Segment Open

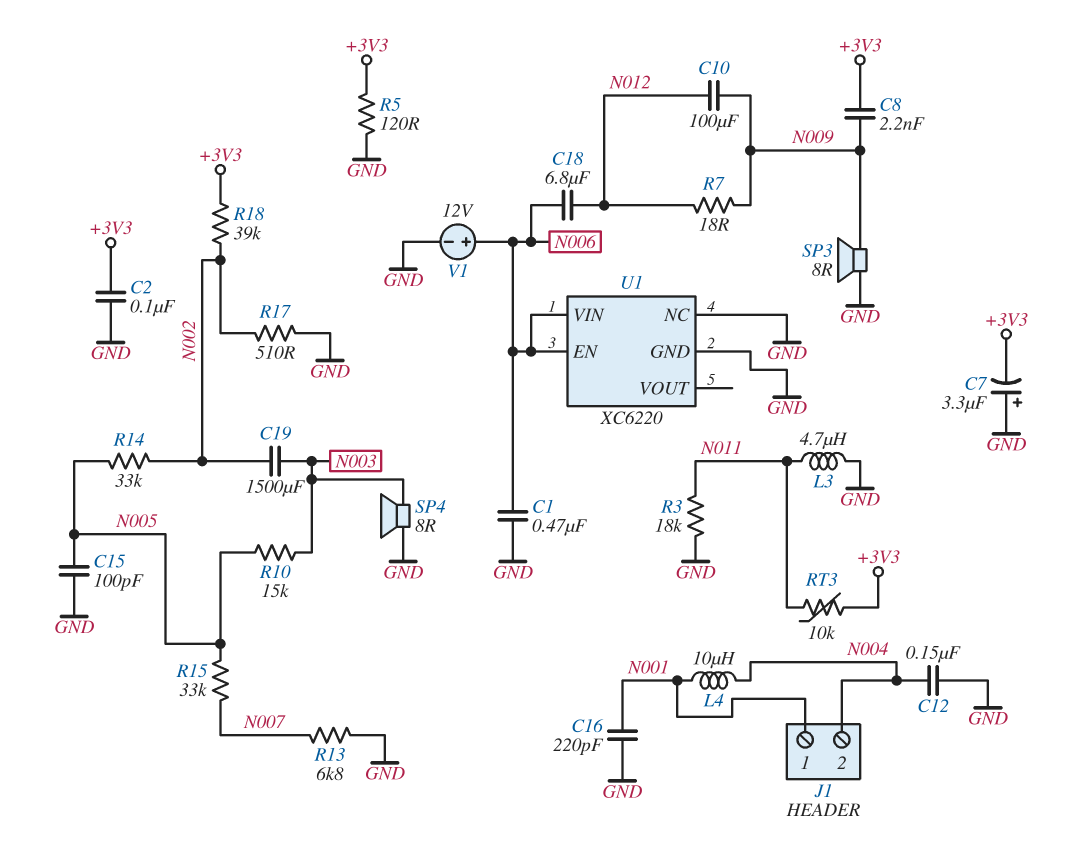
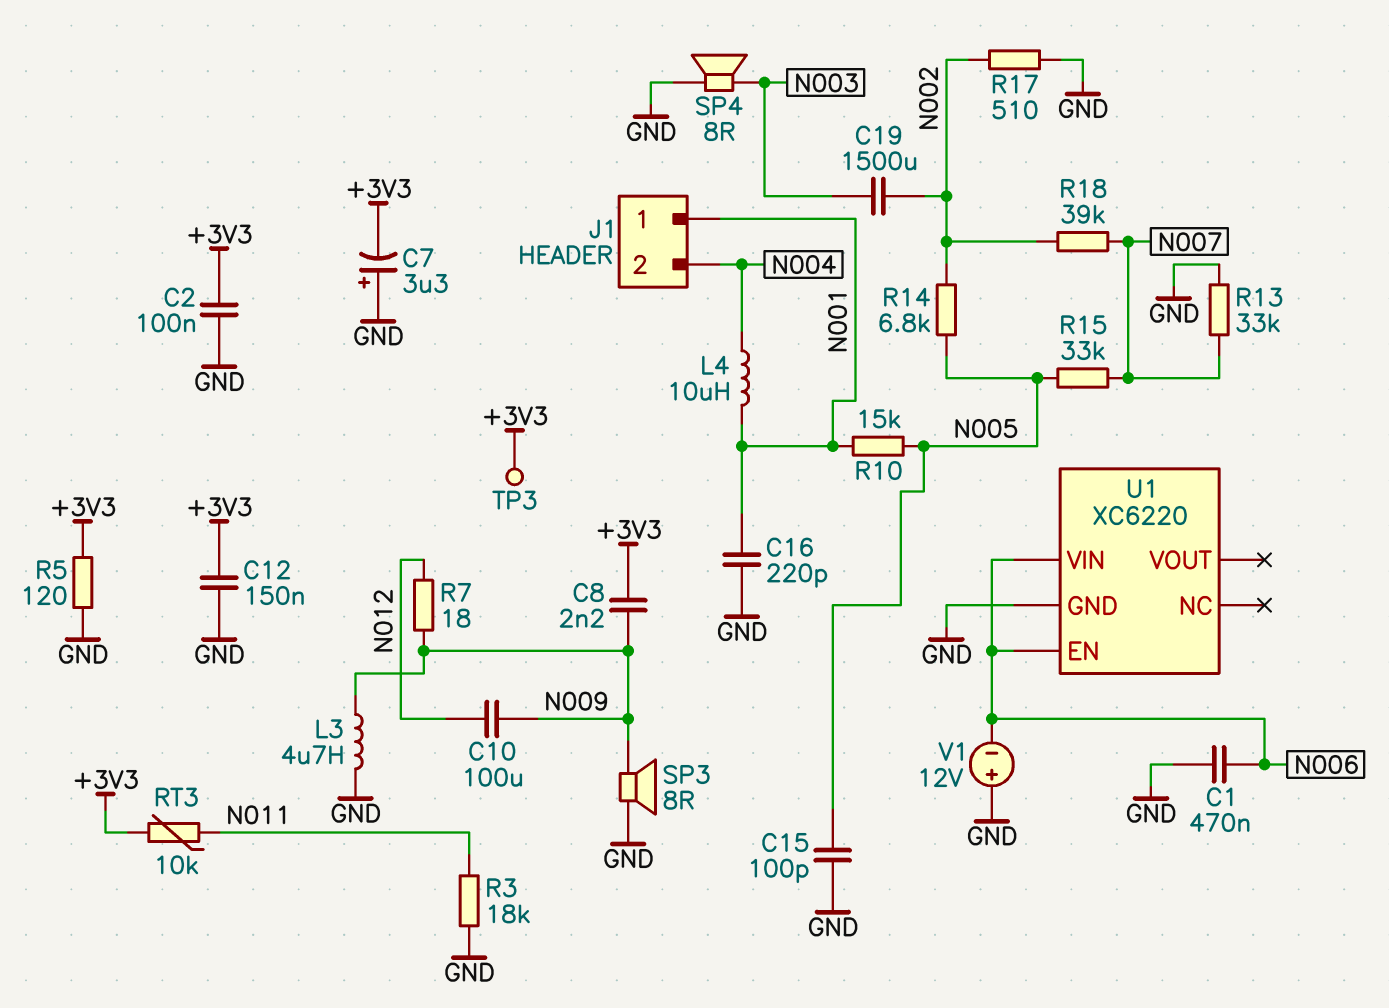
C12: 150nF (GND, N004) -> 150nF (+3V3, GND)
C18: 6.8uF (N006, N012) -> none
L3: 4.7uH (GND, N011) -> 4.7uH (GND, N009)
R10: 15k (N003, N005) -> 15k (N001, N005)
R13: 6.8k (GND, N007) -> 33k (GND, N007)
R14: 33k (N002, N005) -> 6.8k (N002, N005)
R18: 39k (+3V3, N002) -> 39k (N002, N007)
TP3: none -> test point (+3V3)
U1 pin NC: GND -> none
V1: 12V (plus N006, minus GND) -> 12V (plus GND, minus N006)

Segment Closed

» **ASSIGNMENT**
Transcribe every line of the data exactly. No pictures go in the copy.

» **YOUR RESPONSE**
C12: 150nF (GND, N004) -> 150nF (+3V3, GND)
C18: 6.8uF (N006, N012) -> none
L3: 4.7uH (GND, N011) -> 4.7uH (GND, N009)
R10: 15k (N003, N005) -> 15k (N001, N005)
R13: 6.8k (GND, N007) -> 33k (GND, N007)
R14: 33k (N002, N005) -> 6.8k (N002, N005)
R18: 39k (+3V3, N002) -> 39k (N002, N007)
TP3: none -> test point (+3V3)
U1 pin NC: GND -> none
V1: 12V (plus N006, minus GND) -> 12V (plus GND, minus N006)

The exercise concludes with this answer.